● **Stated goal**
From the listing that follows, extract every line and set it down unaltered.

● **Excerpted data**
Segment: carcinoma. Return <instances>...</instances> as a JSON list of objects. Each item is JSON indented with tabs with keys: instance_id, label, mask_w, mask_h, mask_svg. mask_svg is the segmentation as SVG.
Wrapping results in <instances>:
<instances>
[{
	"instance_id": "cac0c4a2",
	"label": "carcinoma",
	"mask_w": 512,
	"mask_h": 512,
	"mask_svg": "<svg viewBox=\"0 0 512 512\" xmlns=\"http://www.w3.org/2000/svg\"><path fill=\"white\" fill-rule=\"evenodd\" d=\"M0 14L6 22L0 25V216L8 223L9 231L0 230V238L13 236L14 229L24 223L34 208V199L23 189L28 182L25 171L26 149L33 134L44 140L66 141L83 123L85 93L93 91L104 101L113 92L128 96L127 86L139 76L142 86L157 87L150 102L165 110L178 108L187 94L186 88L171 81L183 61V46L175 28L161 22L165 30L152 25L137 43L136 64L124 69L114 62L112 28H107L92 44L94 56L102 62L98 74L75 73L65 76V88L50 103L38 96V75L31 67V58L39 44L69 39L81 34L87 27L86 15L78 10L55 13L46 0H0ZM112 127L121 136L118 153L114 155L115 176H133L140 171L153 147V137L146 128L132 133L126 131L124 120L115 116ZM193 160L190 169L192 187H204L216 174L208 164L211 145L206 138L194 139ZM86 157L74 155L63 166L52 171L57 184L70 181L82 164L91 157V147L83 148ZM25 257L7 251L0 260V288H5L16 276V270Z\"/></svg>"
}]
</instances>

● **Finished task**
Segment: carcinoma. Return <instances>...</instances> as a JSON list of objects. Each item is JSON indented with tabs with keys: instance_id, label, mask_w, mask_h, mask_svg. mask_svg is the segmentation as SVG.
Wrapping results in <instances>:
<instances>
[{
	"instance_id": "cac0c4a2",
	"label": "carcinoma",
	"mask_w": 512,
	"mask_h": 512,
	"mask_svg": "<svg viewBox=\"0 0 512 512\" xmlns=\"http://www.w3.org/2000/svg\"><path fill=\"white\" fill-rule=\"evenodd\" d=\"M0 14L6 22L0 25V216L8 223L9 231L0 230V238L13 236L14 229L24 223L34 208V199L23 189L28 182L25 171L26 149L33 134L44 140L66 141L83 123L85 93L93 91L104 101L113 92L128 96L127 86L139 76L142 86L157 87L150 102L165 110L178 108L187 94L186 88L171 81L183 61V46L175 28L161 22L165 30L152 25L137 43L136 64L124 69L114 62L112 28H107L92 44L94 56L102 62L98 74L75 73L65 76V88L50 103L38 96V75L31 67V58L39 44L69 39L81 34L87 27L86 15L78 10L55 13L46 0H0ZM112 127L121 136L118 153L114 155L115 176H133L140 171L153 147V137L146 128L132 133L126 131L124 120L115 116ZM193 160L190 169L192 187H204L216 174L208 164L211 145L206 138L194 139ZM86 157L74 155L63 166L52 171L57 184L70 181L82 164L91 157V147L83 148ZM25 257L7 251L0 260V288H5L16 276V270Z\"/></svg>"
}]
</instances>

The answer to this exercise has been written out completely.